[[ EXERCISE INPUTS open ]]

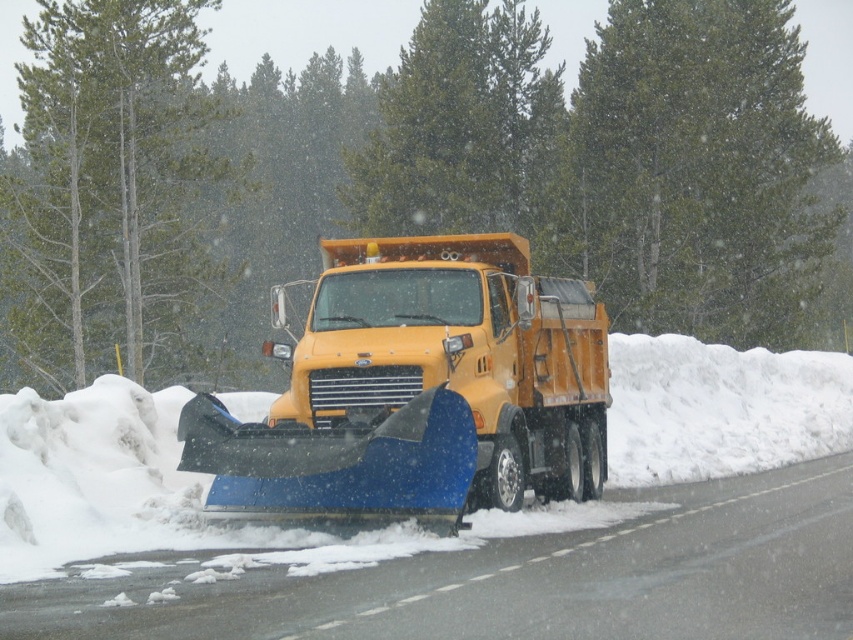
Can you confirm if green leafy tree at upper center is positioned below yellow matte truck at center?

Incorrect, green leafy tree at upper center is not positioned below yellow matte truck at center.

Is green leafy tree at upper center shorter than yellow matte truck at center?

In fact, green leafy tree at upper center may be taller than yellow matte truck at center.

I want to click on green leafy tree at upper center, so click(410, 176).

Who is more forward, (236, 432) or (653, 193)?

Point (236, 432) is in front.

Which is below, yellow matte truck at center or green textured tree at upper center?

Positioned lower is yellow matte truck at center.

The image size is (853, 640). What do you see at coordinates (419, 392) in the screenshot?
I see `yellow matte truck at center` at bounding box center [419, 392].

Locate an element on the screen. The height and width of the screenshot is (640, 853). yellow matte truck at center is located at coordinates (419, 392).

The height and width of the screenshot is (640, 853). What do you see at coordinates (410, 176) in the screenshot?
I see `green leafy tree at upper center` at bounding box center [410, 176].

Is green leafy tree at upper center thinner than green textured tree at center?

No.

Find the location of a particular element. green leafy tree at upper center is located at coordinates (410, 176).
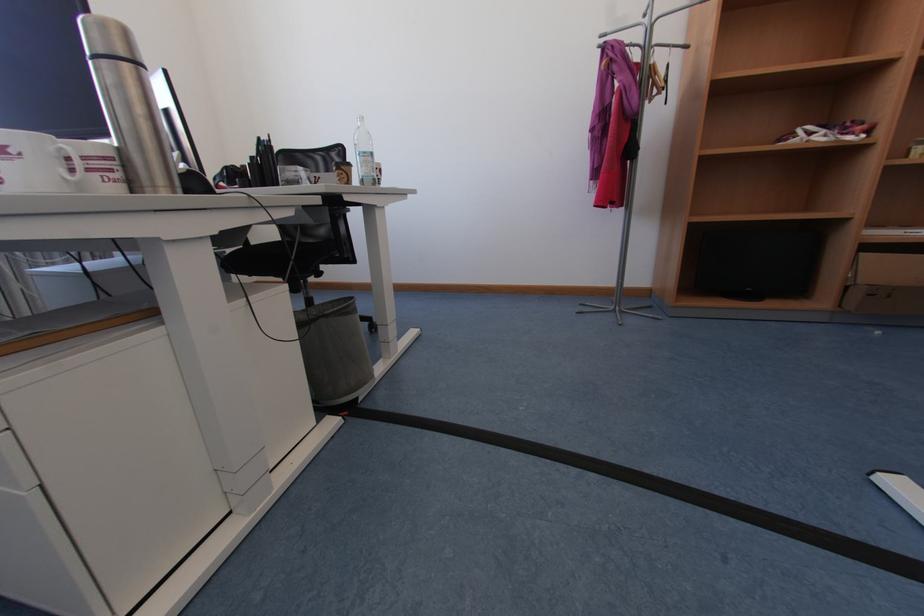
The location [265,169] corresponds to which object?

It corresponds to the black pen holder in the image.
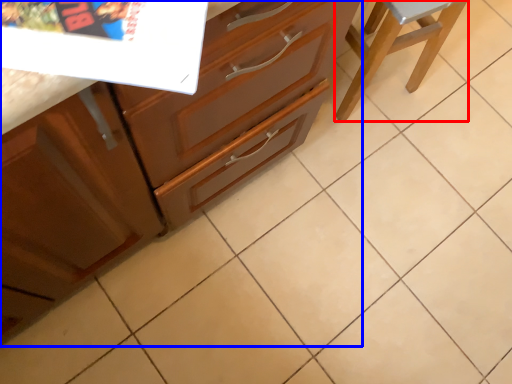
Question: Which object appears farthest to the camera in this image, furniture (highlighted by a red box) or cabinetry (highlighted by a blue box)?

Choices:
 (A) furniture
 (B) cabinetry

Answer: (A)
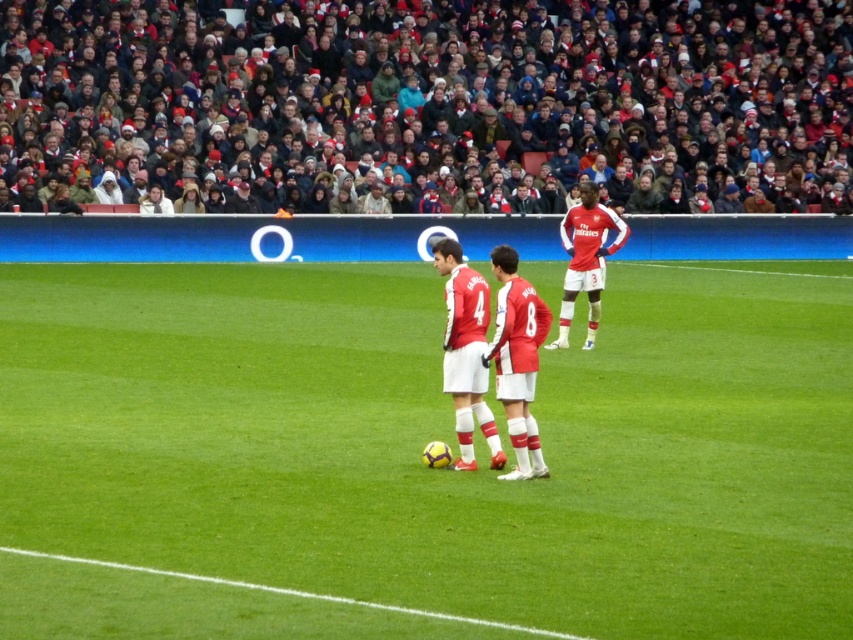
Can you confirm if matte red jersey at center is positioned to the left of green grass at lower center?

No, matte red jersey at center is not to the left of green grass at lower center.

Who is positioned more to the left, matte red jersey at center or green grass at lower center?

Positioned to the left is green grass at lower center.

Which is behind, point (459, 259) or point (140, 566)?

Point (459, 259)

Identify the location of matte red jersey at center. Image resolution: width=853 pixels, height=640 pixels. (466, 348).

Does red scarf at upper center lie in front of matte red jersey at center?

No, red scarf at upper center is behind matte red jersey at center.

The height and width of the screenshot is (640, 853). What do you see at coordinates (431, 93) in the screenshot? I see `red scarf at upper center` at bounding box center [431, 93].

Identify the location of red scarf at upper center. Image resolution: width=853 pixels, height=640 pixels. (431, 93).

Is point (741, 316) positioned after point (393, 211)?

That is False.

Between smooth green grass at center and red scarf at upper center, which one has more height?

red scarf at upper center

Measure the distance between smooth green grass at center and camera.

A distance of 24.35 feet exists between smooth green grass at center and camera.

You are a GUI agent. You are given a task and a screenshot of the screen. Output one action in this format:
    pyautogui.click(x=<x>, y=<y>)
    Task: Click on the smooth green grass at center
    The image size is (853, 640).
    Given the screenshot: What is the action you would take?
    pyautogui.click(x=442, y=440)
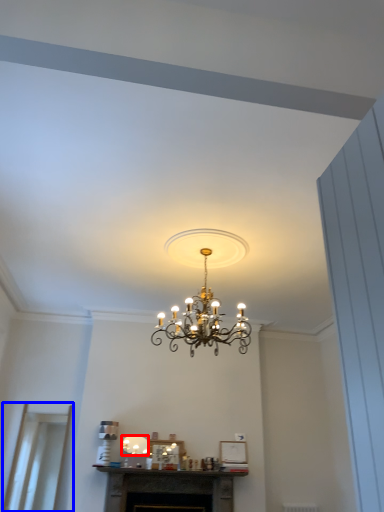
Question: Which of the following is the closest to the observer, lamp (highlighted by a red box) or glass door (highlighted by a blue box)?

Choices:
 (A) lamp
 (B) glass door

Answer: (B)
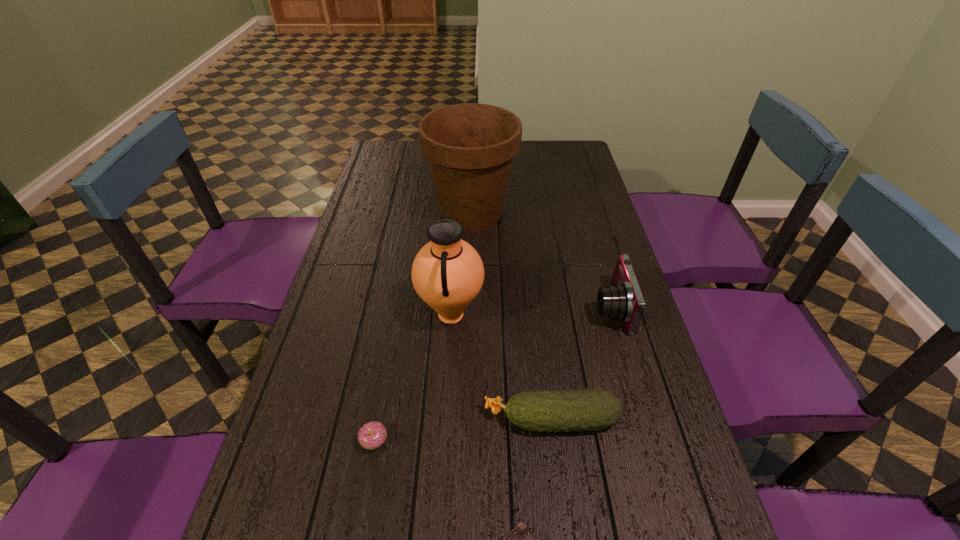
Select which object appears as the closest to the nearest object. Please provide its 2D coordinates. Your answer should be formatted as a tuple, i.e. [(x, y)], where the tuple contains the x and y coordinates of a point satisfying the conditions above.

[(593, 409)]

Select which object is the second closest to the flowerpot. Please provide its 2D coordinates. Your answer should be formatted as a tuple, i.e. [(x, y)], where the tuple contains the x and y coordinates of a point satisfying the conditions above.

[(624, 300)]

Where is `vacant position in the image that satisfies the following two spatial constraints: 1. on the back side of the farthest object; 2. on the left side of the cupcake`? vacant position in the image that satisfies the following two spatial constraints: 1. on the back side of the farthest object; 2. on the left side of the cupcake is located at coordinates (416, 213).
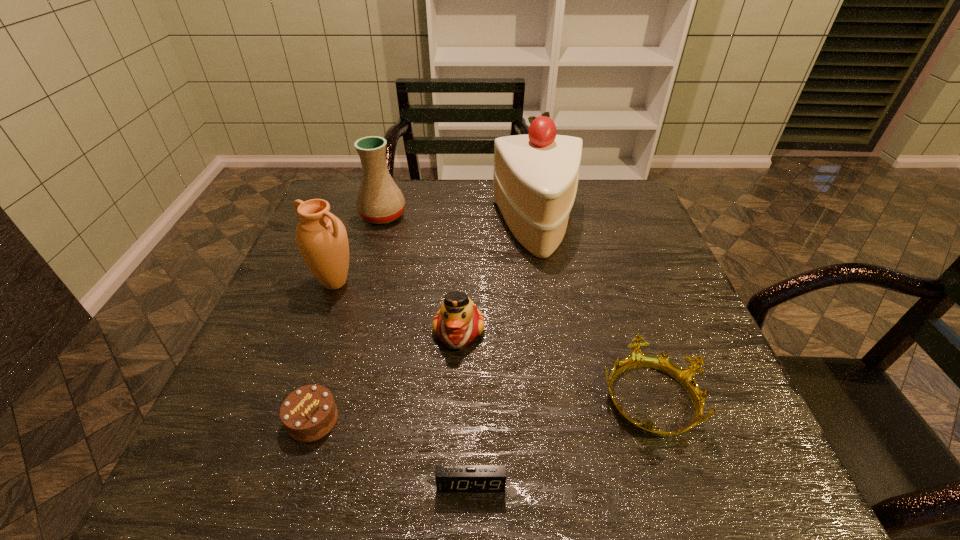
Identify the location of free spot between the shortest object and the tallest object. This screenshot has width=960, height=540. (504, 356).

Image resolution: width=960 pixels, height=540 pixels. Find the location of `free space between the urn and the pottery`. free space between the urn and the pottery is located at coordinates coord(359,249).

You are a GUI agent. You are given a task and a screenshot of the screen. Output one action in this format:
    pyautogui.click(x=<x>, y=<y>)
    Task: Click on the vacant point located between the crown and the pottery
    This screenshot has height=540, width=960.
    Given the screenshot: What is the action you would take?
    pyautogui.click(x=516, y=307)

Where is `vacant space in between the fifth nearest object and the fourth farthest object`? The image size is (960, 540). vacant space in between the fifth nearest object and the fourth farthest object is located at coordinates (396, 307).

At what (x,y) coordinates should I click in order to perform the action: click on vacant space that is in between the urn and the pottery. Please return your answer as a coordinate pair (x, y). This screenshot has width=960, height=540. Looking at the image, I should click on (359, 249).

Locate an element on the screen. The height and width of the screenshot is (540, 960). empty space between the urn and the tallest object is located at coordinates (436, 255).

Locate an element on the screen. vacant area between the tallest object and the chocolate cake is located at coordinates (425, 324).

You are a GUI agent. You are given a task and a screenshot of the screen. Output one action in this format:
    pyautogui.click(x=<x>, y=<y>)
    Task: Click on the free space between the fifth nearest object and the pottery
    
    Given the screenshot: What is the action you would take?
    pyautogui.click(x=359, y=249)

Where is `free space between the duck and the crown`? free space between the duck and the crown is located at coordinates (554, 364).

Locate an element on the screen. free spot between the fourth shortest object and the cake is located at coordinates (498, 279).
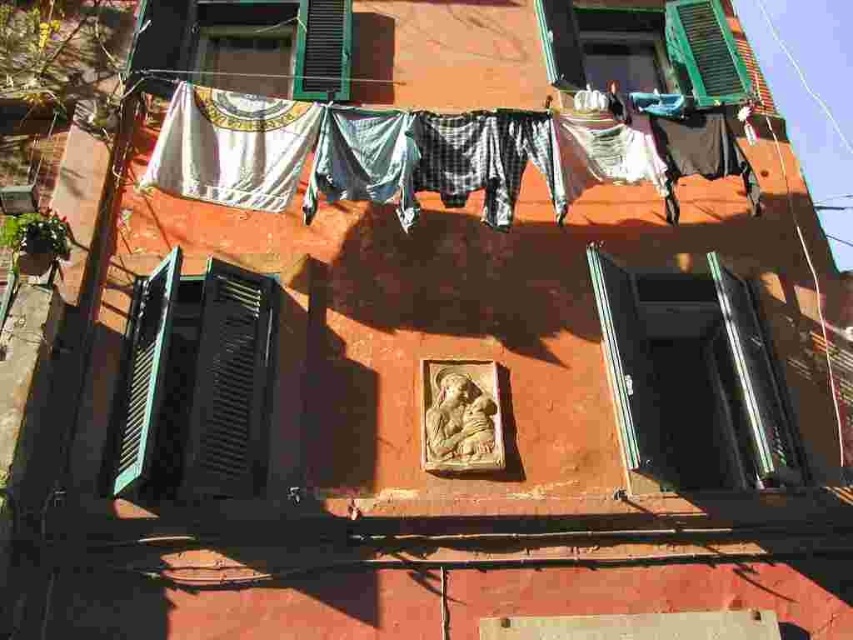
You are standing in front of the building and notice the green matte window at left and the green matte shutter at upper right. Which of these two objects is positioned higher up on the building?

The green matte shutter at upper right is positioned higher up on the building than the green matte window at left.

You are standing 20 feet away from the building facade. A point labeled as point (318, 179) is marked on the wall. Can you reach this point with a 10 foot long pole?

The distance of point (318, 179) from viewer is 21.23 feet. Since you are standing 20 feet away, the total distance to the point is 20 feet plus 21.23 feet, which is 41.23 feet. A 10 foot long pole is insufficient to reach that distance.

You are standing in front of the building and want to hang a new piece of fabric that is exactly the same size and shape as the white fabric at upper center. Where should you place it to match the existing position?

[[ EXERCISE INPUTS closed ]]

Format every line of the rows above as a numbered list, skipping the blank lines. Leave the pictures out of your answer.

_SOLVED PROBLEM_.
1. Can you confirm if green leafy tree at upper center is positioned below yellow matte truck at center?
2. Incorrect, green leafy tree at upper center is not positioned below yellow matte truck at center.
3. Is green leafy tree at upper center shorter than yellow matte truck at center?
4. In fact, green leafy tree at upper center may be taller than yellow matte truck at center.
5. I want to click on green leafy tree at upper center, so click(410, 176).
6. Who is more forward, (236, 432) or (653, 193)?
7. Point (236, 432) is in front.
8. Which is below, yellow matte truck at center or green textured tree at upper center?
9. Positioned lower is yellow matte truck at center.
10. The image size is (853, 640). What do you see at coordinates (419, 392) in the screenshot?
11. I see `yellow matte truck at center` at bounding box center [419, 392].
12. Locate an element on the screen. The height and width of the screenshot is (640, 853). yellow matte truck at center is located at coordinates (419, 392).
13. The height and width of the screenshot is (640, 853). What do you see at coordinates (410, 176) in the screenshot?
14. I see `green leafy tree at upper center` at bounding box center [410, 176].
15. Is green leafy tree at upper center thinner than green textured tree at center?
16. No.
17. Find the location of a particular element. green leafy tree at upper center is located at coordinates (410, 176).
18. The location [265,169] corresponds to which object?
19. It corresponds to the black pen holder in the image.
20. Question: Which object appears farthest to the camera in this image, furniture (highlighted by a red box) or cabinetry (highlighted by a blue box)?
21. Choices:
22.  (A) furniture
23.  (B) cabinetry
24. Answer: (A)
25. Can you confirm if matte red jersey at center is positioned to the left of green grass at lower center?
26. No, matte red jersey at center is not to the left of green grass at lower center.
27. Who is positioned more to the left, matte red jersey at center or green grass at lower center?
28. Positioned to the left is green grass at lower center.
29. Which is behind, point (459, 259) or point (140, 566)?
30. Point (459, 259)
31. Identify the location of matte red jersey at center. Image resolution: width=853 pixels, height=640 pixels. (466, 348).
32. Does red scarf at upper center lie in front of matte red jersey at center?
33. No, red scarf at upper center is behind matte red jersey at center.
34. The height and width of the screenshot is (640, 853). What do you see at coordinates (431, 93) in the screenshot? I see `red scarf at upper center` at bounding box center [431, 93].
35. Identify the location of red scarf at upper center. Image resolution: width=853 pixels, height=640 pixels. (431, 93).
36. Is point (741, 316) positioned after point (393, 211)?
37. That is False.
38. Between smooth green grass at center and red scarf at upper center, which one has more height?
39. red scarf at upper center
40. Measure the distance between smooth green grass at center and camera.
41. A distance of 24.35 feet exists between smooth green grass at center and camera.
42. You are a GUI agent. You are given a task and a screenshot of the screen. Output one action in this format:
43.     pyautogui.click(x=<x>, y=<y>)
44.     Task: Click on the smooth green grass at center
45.     The image size is (853, 640).
46.     Given the screenshot: What is the action you would take?
47.     pyautogui.click(x=442, y=440)
48. Question: Which of the following is the closest to the observer, lamp (highlighted by a red box) or glass door (highlighted by a blue box)?
49. Choices:
50.  (A) lamp
51.  (B) glass door
52. Answer: (B)
53. Select which object appears as the closest to the nearest object. Please provide its 2D coordinates. Your answer should be formatted as a tuple, i.e. [(x, y)], where the tuple contains the x and y coordinates of a point satisfying the conditions above.
54. [(593, 409)]
55. Select which object is the second closest to the flowerpot. Please provide its 2D coordinates. Your answer should be formatted as a tuple, i.e. [(x, y)], where the tuple contains the x and y coordinates of a point satisfying the conditions above.
56. [(624, 300)]
57. Where is `vacant position in the image that satisfies the following two spatial constraints: 1. on the back side of the farthest object; 2. on the left side of the cupcake`? vacant position in the image that satisfies the following two spatial constraints: 1. on the back side of the farthest object; 2. on the left side of the cupcake is located at coordinates (416, 213).
58. Identify the location of free spot between the shortest object and the tallest object. This screenshot has width=960, height=540. (504, 356).
59. Image resolution: width=960 pixels, height=540 pixels. Find the location of `free space between the urn and the pottery`. free space between the urn and the pottery is located at coordinates coord(359,249).
60. You are a GUI agent. You are given a task and a screenshot of the screen. Output one action in this format:
61.     pyautogui.click(x=<x>, y=<y>)
62.     Task: Click on the vacant point located between the crown and the pottery
63.     This screenshot has height=540, width=960.
64.     Given the screenshot: What is the action you would take?
65.     pyautogui.click(x=516, y=307)
66. Where is `vacant space in between the fifth nearest object and the fourth farthest object`? The image size is (960, 540). vacant space in between the fifth nearest object and the fourth farthest object is located at coordinates (396, 307).
67. At what (x,y) coordinates should I click in order to perform the action: click on vacant space that is in between the urn and the pottery. Please return your answer as a coordinate pair (x, y). This screenshot has width=960, height=540. Looking at the image, I should click on (359, 249).
68. Locate an element on the screen. The height and width of the screenshot is (540, 960). empty space between the urn and the tallest object is located at coordinates (436, 255).
69. Locate an element on the screen. vacant area between the tallest object and the chocolate cake is located at coordinates (425, 324).
70. You are a GUI agent. You are given a task and a screenshot of the screen. Output one action in this format:
71.     pyautogui.click(x=<x>, y=<y>)
72.     Task: Click on the free space between the fifth nearest object and the pottery
73.     Given the screenshot: What is the action you would take?
74.     pyautogui.click(x=359, y=249)
75. Where is `free space between the duck and the crown`? free space between the duck and the crown is located at coordinates (554, 364).
76. Locate an element on the screen. free spot between the fourth shortest object and the cake is located at coordinates (498, 279).
77. You are standing in front of the building and notice the green matte window at left and the green matte shutter at upper right. Which of these two objects is positioned higher up on the building?
78. The green matte shutter at upper right is positioned higher up on the building than the green matte window at left.
79. You are standing 20 feet away from the building facade. A point labeled as point (318, 179) is marked on the wall. Can you reach this point with a 10 foot long pole?
80. The distance of point (318, 179) from viewer is 21.23 feet. Since you are standing 20 feet away, the total distance to the point is 20 feet plus 21.23 feet, which is 41.23 feet. A 10 foot long pole is insufficient to reach that distance.
81. You are standing in front of the building and want to hang a new piece of fabric that is exactly the same size and shape as the white fabric at upper center. Where should you place it to match the existing position?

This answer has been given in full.